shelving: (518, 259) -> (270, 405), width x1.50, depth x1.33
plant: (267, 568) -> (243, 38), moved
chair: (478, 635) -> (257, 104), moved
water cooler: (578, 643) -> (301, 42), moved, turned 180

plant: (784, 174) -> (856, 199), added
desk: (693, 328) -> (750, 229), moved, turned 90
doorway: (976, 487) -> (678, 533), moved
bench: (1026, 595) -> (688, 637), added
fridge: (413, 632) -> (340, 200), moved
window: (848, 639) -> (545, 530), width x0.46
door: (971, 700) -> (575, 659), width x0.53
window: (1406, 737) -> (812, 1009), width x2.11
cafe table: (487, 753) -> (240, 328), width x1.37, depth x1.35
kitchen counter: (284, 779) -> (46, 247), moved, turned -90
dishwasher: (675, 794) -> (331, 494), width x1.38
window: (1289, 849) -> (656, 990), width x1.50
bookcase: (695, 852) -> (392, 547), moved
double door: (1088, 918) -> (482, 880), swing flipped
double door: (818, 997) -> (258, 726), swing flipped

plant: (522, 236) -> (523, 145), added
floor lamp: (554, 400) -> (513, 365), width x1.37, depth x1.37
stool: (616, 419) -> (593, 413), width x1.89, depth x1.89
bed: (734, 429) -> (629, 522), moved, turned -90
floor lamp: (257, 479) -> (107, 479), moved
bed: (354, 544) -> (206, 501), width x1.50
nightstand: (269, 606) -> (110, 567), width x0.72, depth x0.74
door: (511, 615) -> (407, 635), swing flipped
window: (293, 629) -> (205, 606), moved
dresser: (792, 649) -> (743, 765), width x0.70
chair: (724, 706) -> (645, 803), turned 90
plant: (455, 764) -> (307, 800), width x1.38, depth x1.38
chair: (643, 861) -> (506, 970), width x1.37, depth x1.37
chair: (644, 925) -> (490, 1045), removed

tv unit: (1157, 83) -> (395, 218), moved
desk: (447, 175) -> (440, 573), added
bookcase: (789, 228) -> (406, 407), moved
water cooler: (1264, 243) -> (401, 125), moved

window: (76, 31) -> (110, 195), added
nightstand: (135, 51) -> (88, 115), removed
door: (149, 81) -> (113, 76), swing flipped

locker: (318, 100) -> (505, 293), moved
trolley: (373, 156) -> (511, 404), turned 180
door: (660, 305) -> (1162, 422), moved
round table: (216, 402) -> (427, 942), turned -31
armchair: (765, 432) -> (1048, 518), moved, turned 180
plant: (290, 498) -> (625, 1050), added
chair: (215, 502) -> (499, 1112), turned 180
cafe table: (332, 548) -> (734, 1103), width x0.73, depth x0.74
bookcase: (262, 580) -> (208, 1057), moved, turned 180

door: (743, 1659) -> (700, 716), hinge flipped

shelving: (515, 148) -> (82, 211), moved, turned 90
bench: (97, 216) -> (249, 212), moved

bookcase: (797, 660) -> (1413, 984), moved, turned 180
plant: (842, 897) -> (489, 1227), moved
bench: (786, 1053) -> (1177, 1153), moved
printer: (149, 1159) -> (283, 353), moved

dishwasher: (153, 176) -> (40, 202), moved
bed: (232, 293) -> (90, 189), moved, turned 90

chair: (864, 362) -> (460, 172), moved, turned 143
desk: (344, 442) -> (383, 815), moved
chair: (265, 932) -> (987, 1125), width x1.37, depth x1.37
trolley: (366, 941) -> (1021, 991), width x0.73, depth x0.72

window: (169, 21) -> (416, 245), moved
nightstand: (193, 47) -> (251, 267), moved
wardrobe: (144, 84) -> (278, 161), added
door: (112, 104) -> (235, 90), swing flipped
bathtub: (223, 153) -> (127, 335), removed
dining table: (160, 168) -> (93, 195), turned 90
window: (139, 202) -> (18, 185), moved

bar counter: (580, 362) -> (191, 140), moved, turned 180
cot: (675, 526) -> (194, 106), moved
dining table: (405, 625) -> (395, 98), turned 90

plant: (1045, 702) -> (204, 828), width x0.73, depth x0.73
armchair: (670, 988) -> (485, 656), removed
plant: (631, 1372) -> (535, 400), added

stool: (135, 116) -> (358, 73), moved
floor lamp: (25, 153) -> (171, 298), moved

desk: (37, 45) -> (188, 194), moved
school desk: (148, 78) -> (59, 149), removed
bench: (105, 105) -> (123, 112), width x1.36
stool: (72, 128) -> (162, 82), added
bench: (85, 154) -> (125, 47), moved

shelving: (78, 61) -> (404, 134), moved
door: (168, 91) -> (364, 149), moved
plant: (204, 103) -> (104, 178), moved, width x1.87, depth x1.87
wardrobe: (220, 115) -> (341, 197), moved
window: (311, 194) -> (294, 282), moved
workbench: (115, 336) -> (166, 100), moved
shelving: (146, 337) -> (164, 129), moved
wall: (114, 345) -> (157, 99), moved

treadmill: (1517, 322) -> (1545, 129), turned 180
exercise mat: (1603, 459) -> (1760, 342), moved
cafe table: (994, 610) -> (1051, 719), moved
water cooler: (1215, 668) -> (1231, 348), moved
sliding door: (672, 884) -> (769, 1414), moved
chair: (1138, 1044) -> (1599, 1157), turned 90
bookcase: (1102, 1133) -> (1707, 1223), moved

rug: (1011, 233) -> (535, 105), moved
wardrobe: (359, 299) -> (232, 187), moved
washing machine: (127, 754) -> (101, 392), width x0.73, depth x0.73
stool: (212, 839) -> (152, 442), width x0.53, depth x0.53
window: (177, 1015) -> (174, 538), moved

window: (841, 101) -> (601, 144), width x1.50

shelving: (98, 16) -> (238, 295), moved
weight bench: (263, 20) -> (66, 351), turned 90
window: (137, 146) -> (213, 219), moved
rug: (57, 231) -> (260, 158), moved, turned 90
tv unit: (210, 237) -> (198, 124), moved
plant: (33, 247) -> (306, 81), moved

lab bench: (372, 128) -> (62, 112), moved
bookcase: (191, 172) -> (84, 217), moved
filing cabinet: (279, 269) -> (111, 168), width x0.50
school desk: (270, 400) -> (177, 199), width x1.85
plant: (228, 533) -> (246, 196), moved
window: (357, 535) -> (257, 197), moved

» Your goal:
Quote only the lines from the one containing "sliding door: (672, 884)" through the final line of the records, with both ends included.

» Answer below:
sliding door: (672, 884) -> (769, 1414), moved
chair: (1138, 1044) -> (1599, 1157), turned 90
bookcase: (1102, 1133) -> (1707, 1223), moved

rug: (1011, 233) -> (535, 105), moved
wardrobe: (359, 299) -> (232, 187), moved
washing machine: (127, 754) -> (101, 392), width x0.73, depth x0.73
stool: (212, 839) -> (152, 442), width x0.53, depth x0.53
window: (177, 1015) -> (174, 538), moved

window: (841, 101) -> (601, 144), width x1.50

shelving: (98, 16) -> (238, 295), moved
weight bench: (263, 20) -> (66, 351), turned 90
window: (137, 146) -> (213, 219), moved
rug: (57, 231) -> (260, 158), moved, turned 90
tv unit: (210, 237) -> (198, 124), moved
plant: (33, 247) -> (306, 81), moved

lab bench: (372, 128) -> (62, 112), moved
bookcase: (191, 172) -> (84, 217), moved
filing cabinet: (279, 269) -> (111, 168), width x0.50
school desk: (270, 400) -> (177, 199), width x1.85
plant: (228, 533) -> (246, 196), moved
window: (357, 535) -> (257, 197), moved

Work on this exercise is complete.